===== PROVIDED RECORDS
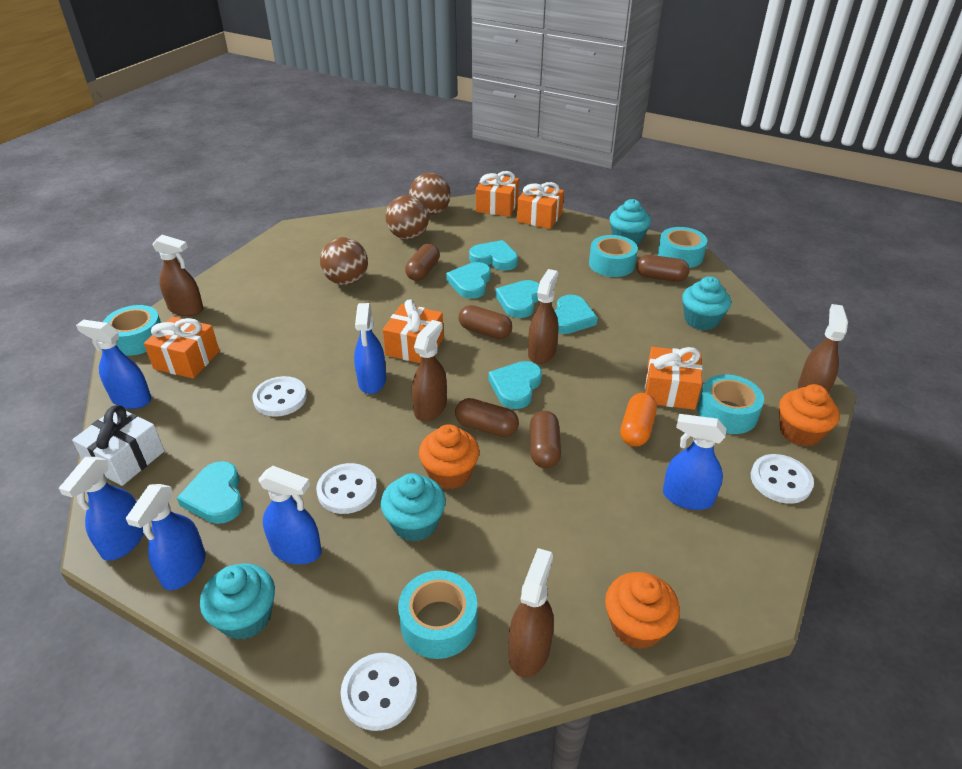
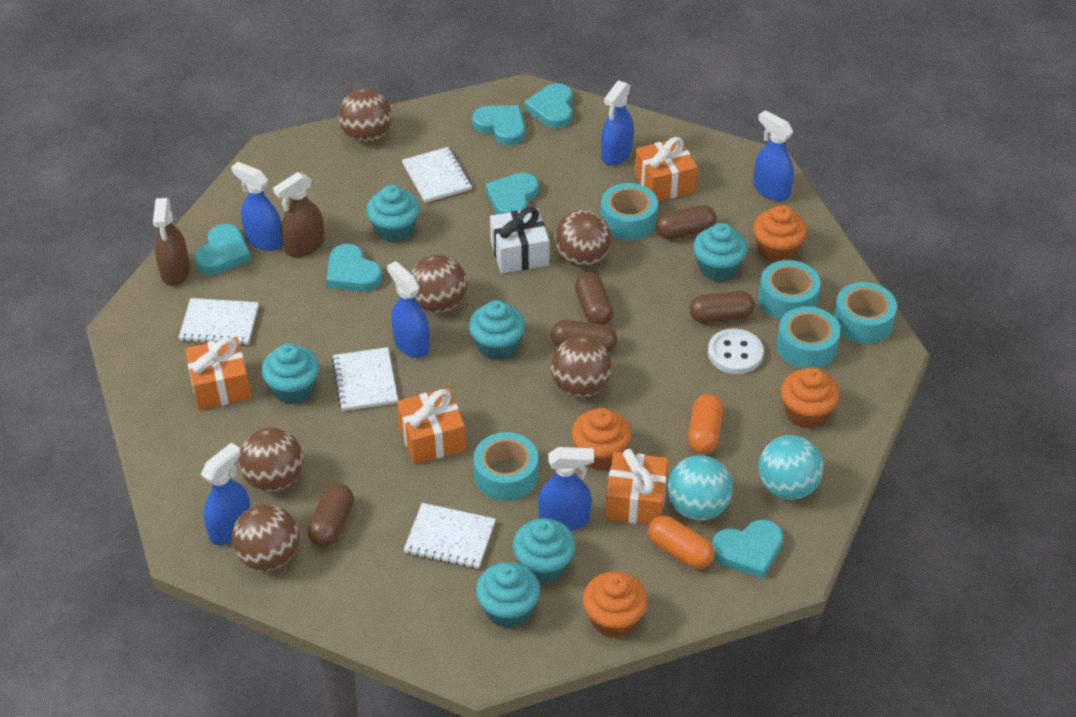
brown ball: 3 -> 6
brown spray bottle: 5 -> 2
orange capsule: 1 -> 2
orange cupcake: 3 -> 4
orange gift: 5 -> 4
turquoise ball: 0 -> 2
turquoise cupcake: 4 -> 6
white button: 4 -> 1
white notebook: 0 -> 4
==========
#### WORK ORDER
Nothing but the records above, retyped exactly and stripped of images, should appear in the answer.

#### ANSWER
brown ball: 3 -> 6
brown spray bottle: 5 -> 2
orange capsule: 1 -> 2
orange cupcake: 3 -> 4
orange gift: 5 -> 4
turquoise ball: 0 -> 2
turquoise cupcake: 4 -> 6
white button: 4 -> 1
white notebook: 0 -> 4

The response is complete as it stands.